Work task:
Transcribe everything in the records exactly. Skip the images.

Given records:
*-*-*

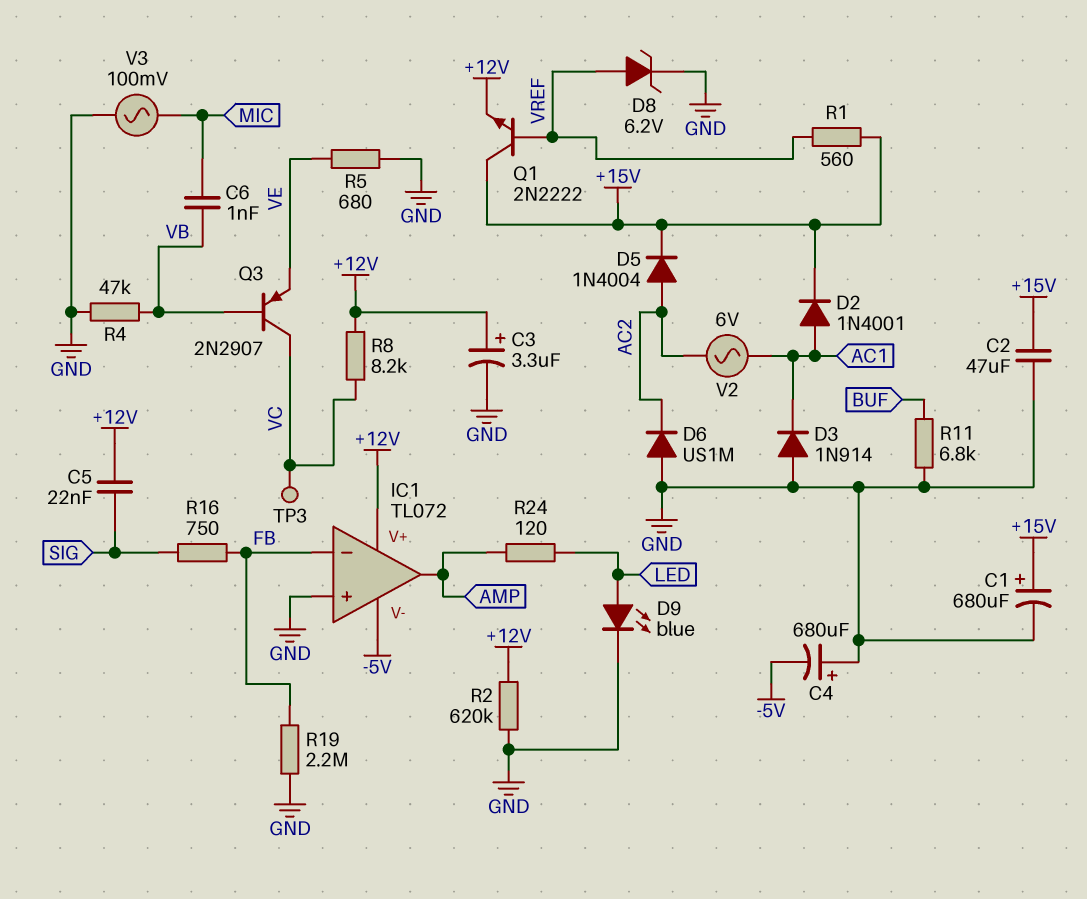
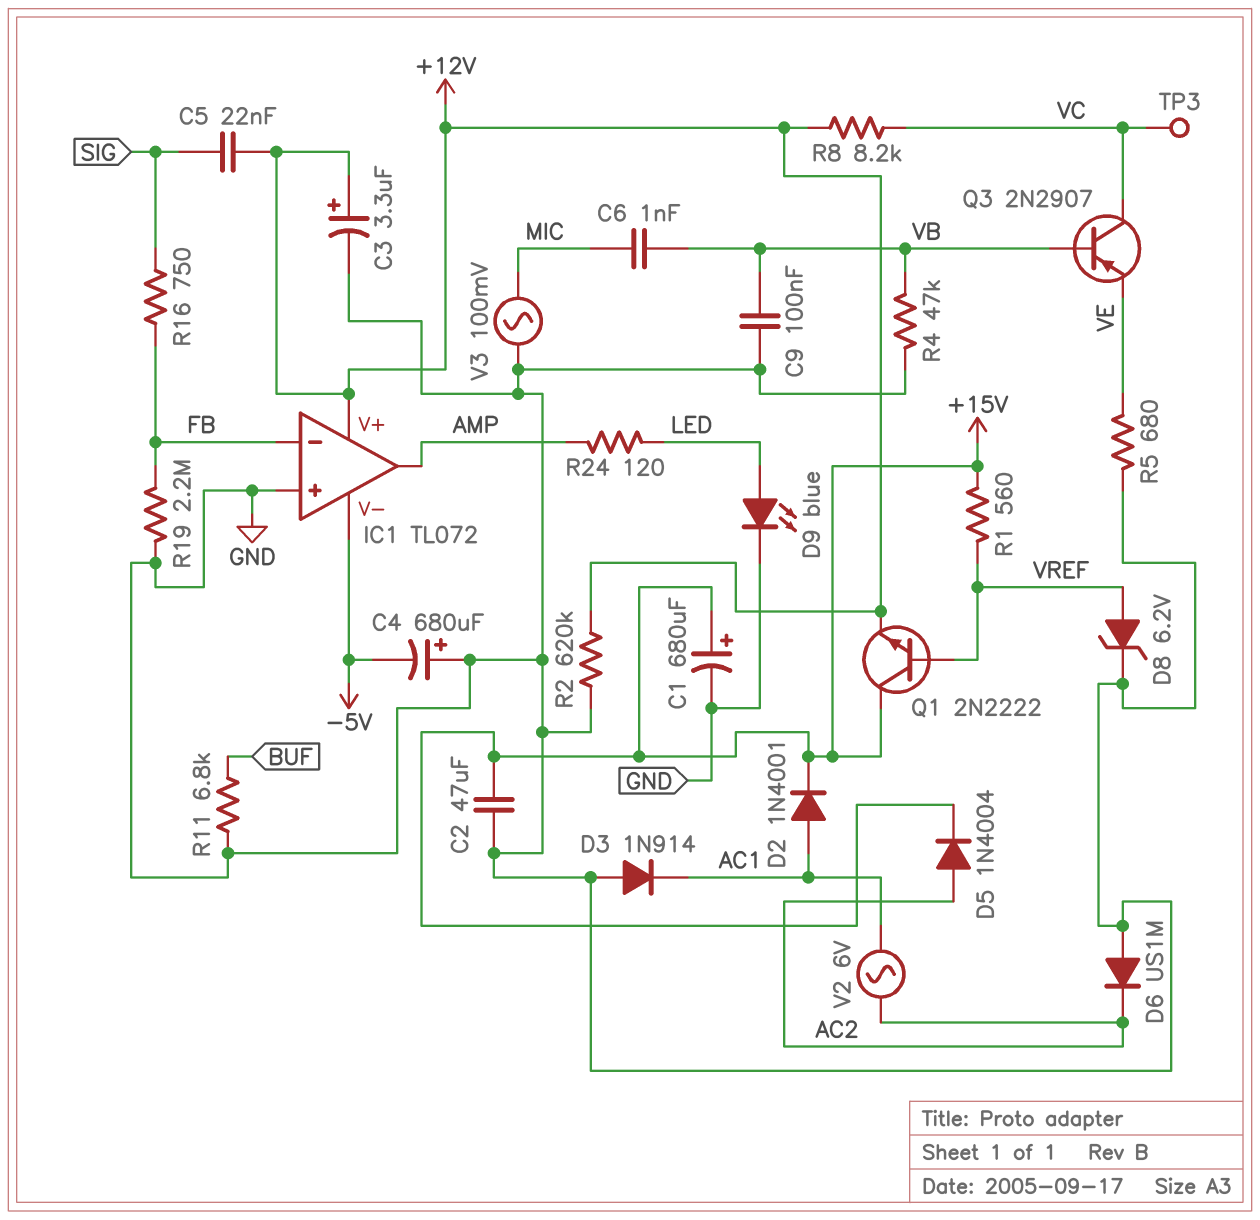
C9: none -> 100nF (GND, VB)

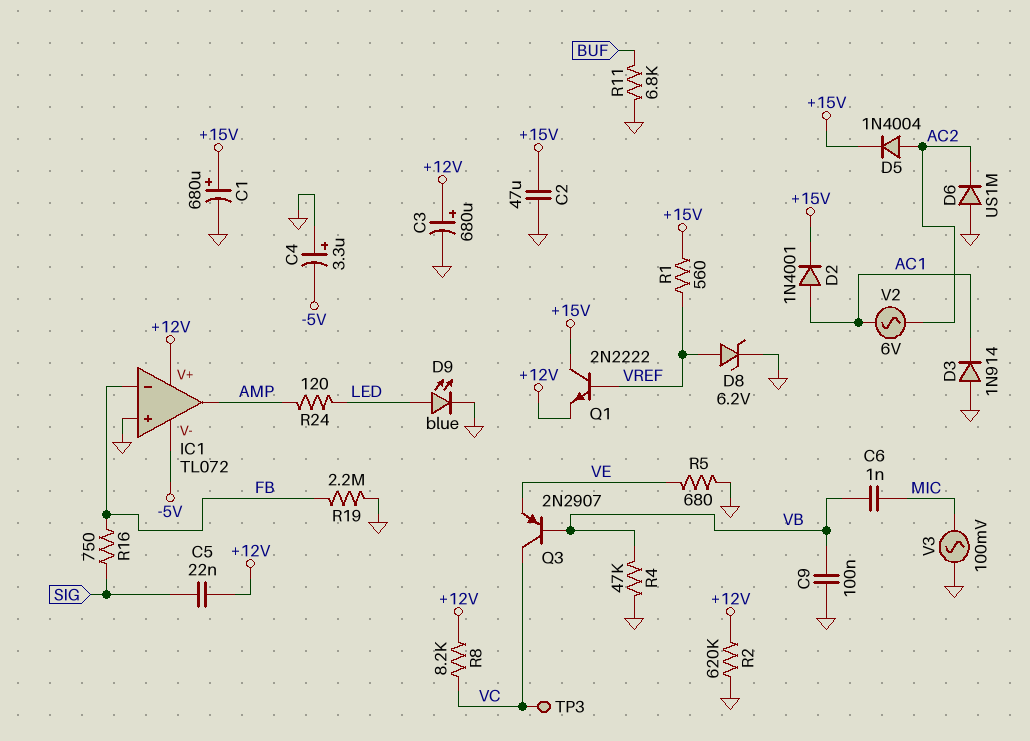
C3: 3.3uF (plus +12V, minus GND) -> 680uF (plus +12V, minus GND)
C4: 680uF (plus GND, minus -5V) -> 3.3uF (plus GND, minus -5V)

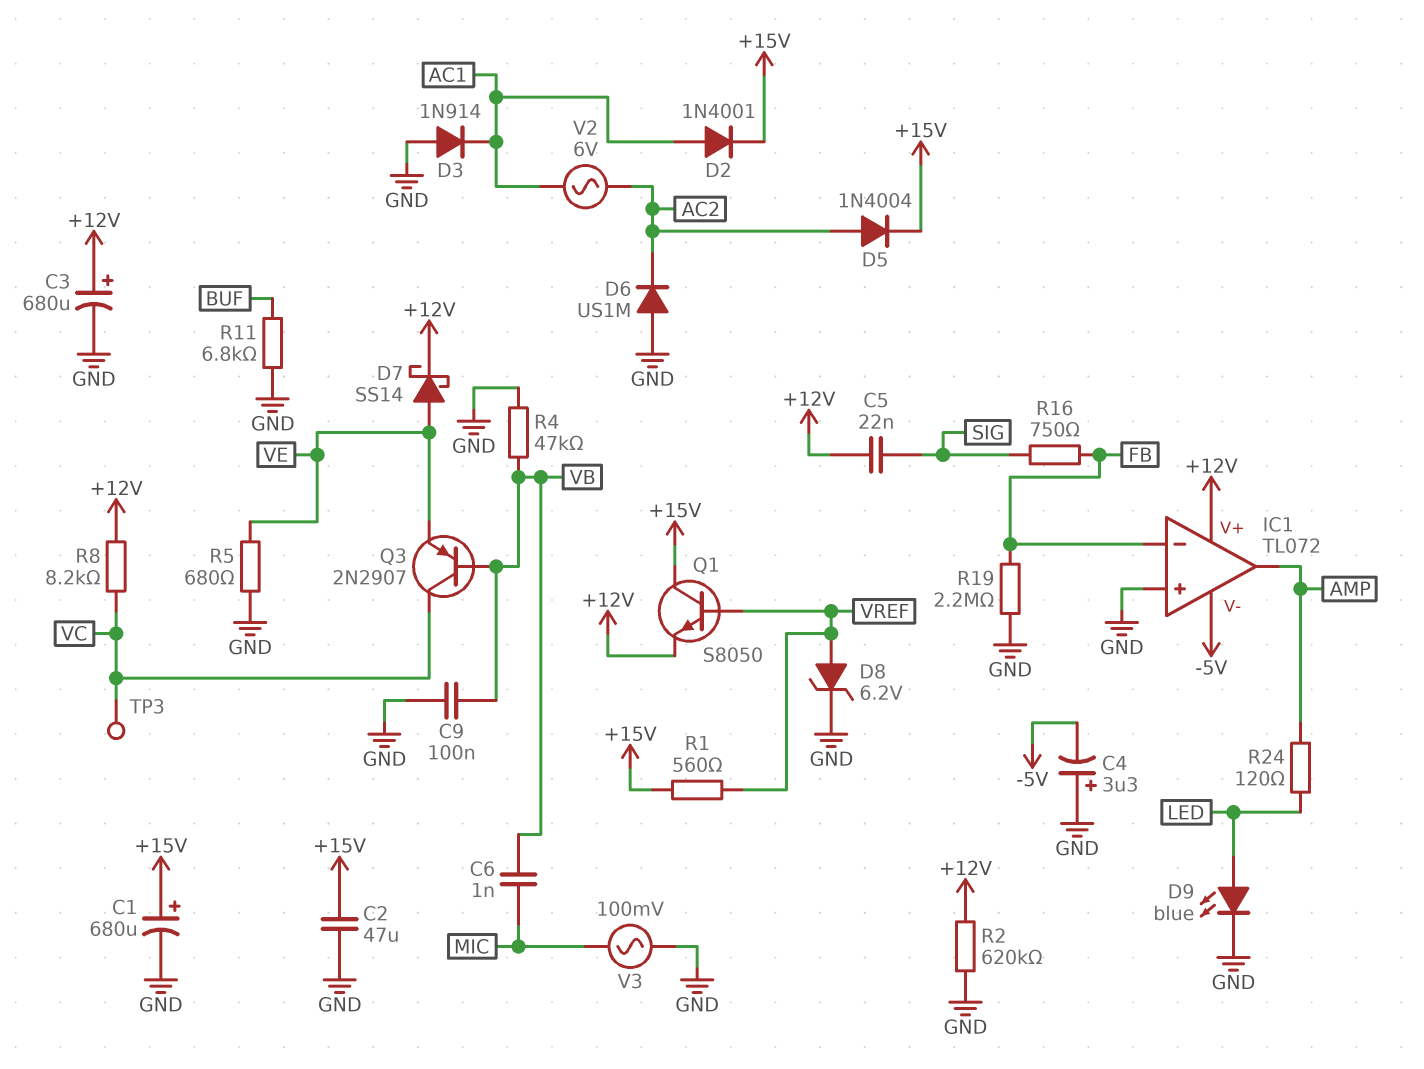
D7: none -> schottky SS14 (A VE, K +12V)
Q1: NPN 2N2222 (B VREF, C +15V, E +12V) -> NPN S8050 (B VREF, C +15V, E +12V)

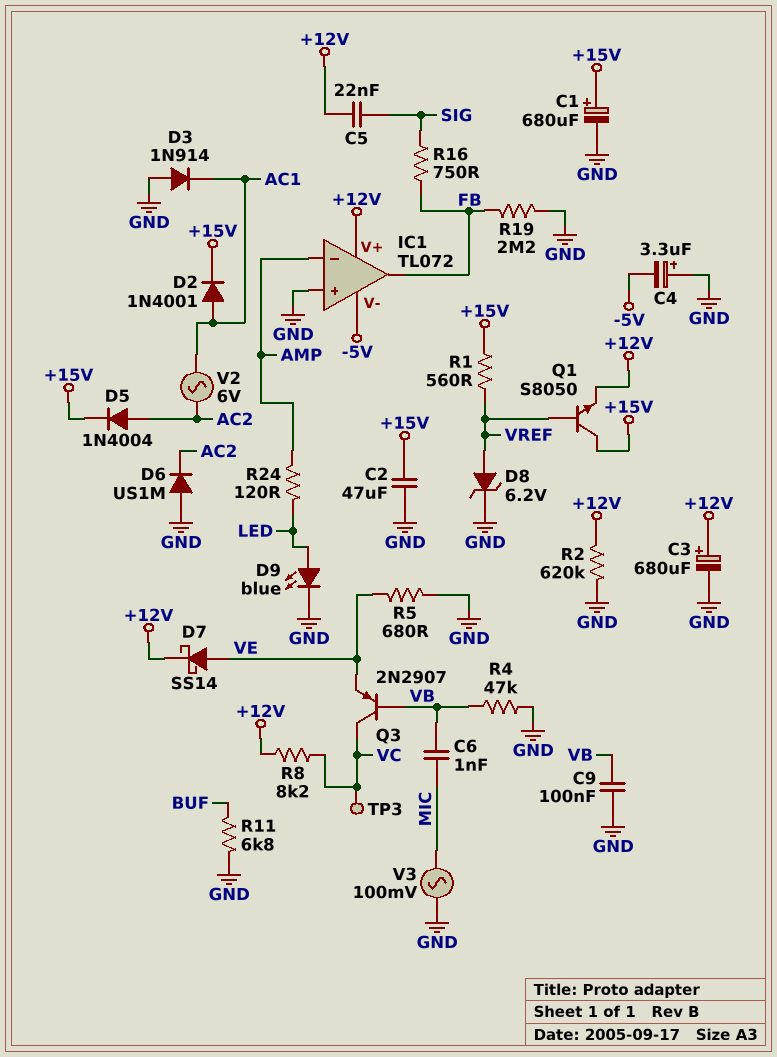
IC1 pin in-: FB -> AMP
IC1 pin out: AMP -> FB

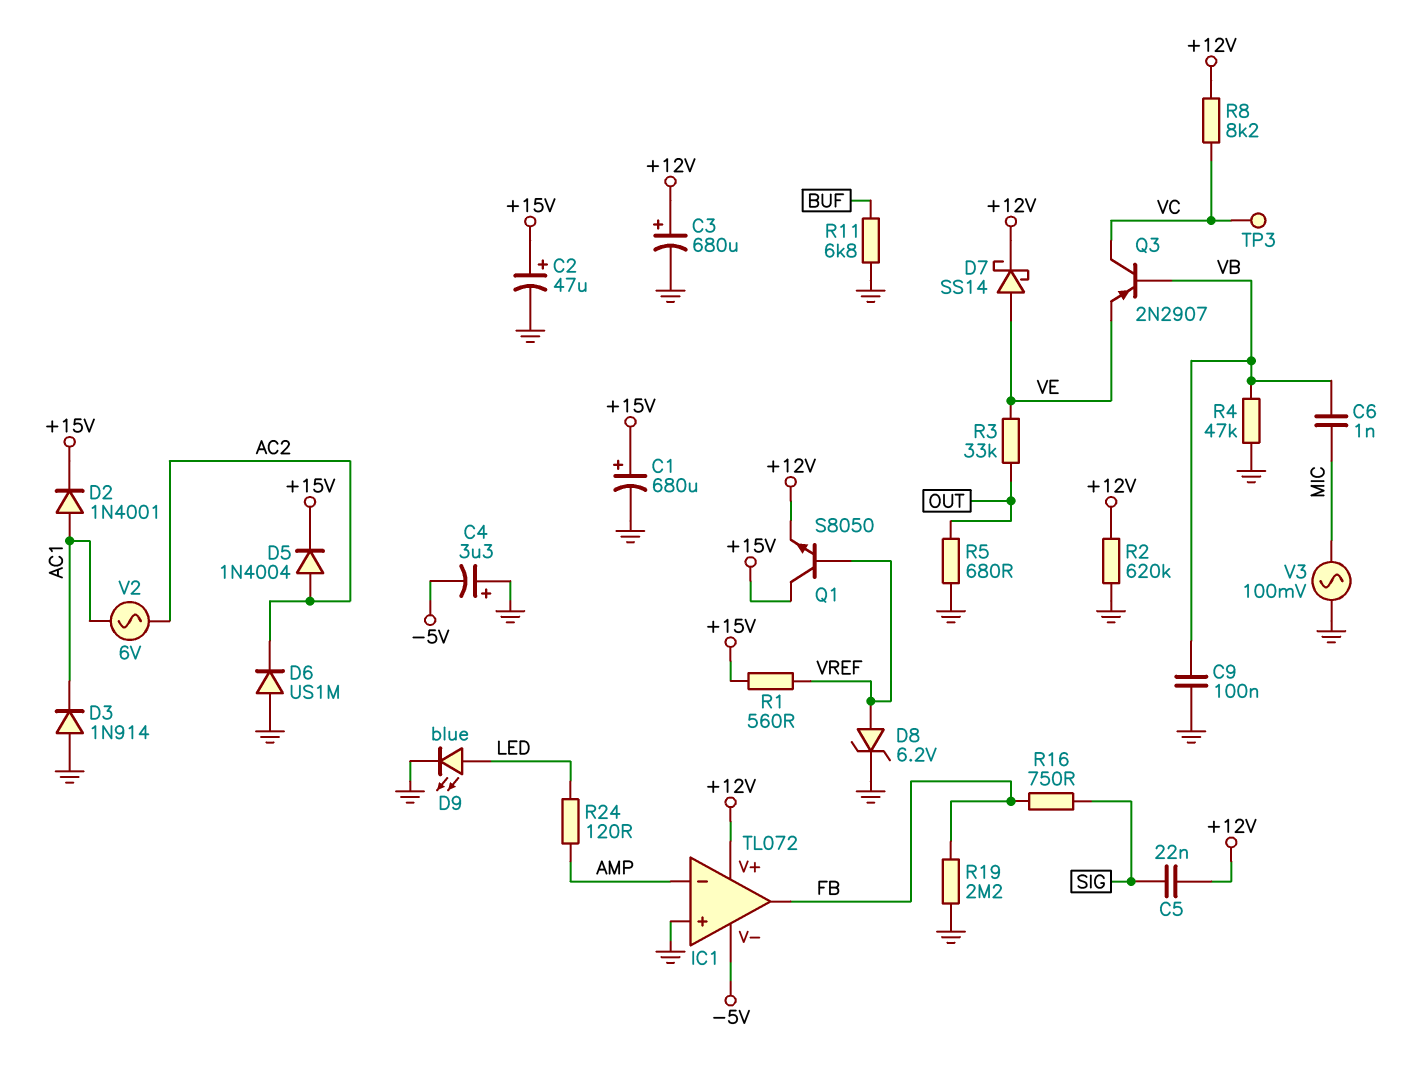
C2: 47uF (+15V, GND) -> 47uF (plus +15V, minus GND)
R3: none -> 33k (OUT, VE)
R5: 680 (GND, VE) -> 680 (GND, OUT)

*-*-*

Task output:
C9: none -> 100nF (GND, VB)

C3: 3.3uF (plus +12V, minus GND) -> 680uF (plus +12V, minus GND)
C4: 680uF (plus GND, minus -5V) -> 3.3uF (plus GND, minus -5V)

D7: none -> schottky SS14 (A VE, K +12V)
Q1: NPN 2N2222 (B VREF, C +15V, E +12V) -> NPN S8050 (B VREF, C +15V, E +12V)

IC1 pin in-: FB -> AMP
IC1 pin out: AMP -> FB

C2: 47uF (+15V, GND) -> 47uF (plus +15V, minus GND)
R3: none -> 33k (OUT, VE)
R5: 680 (GND, VE) -> 680 (GND, OUT)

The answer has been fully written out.